**What to produce**.
Using the data below, copy out all lines with the word "purple".

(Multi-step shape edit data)
========================================================================
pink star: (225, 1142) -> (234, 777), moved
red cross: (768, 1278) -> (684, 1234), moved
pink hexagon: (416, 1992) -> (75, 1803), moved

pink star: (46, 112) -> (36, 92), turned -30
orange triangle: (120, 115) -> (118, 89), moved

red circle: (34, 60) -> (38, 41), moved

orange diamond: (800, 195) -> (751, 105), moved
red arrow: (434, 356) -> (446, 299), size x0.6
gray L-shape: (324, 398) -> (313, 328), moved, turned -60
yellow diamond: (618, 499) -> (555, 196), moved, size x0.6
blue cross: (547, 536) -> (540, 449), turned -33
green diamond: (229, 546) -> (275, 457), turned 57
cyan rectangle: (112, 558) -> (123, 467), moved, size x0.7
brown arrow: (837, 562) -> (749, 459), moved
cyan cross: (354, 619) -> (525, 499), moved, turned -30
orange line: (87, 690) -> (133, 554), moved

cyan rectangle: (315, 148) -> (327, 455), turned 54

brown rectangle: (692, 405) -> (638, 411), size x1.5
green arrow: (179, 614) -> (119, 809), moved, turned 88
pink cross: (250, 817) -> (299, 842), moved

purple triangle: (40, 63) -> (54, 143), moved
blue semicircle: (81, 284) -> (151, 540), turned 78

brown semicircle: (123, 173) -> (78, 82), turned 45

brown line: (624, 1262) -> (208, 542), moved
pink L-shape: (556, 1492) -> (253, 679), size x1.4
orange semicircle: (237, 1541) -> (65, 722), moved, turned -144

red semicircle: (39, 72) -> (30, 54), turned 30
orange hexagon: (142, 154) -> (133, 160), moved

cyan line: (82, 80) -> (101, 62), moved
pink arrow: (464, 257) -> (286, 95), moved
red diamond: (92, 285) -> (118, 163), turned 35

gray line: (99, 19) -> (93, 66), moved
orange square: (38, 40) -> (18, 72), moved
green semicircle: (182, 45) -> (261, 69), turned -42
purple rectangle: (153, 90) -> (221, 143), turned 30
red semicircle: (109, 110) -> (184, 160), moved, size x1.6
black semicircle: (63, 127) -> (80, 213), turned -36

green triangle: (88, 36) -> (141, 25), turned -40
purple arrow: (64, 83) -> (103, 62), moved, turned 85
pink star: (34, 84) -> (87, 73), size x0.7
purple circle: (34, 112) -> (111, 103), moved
========================================================================
**Solution**.
purple triangle: (40, 63) -> (54, 143), moved
purple rectangle: (153, 90) -> (221, 143), turned 30
purple arrow: (64, 83) -> (103, 62), moved, turned 85
purple circle: (34, 112) -> (111, 103), moved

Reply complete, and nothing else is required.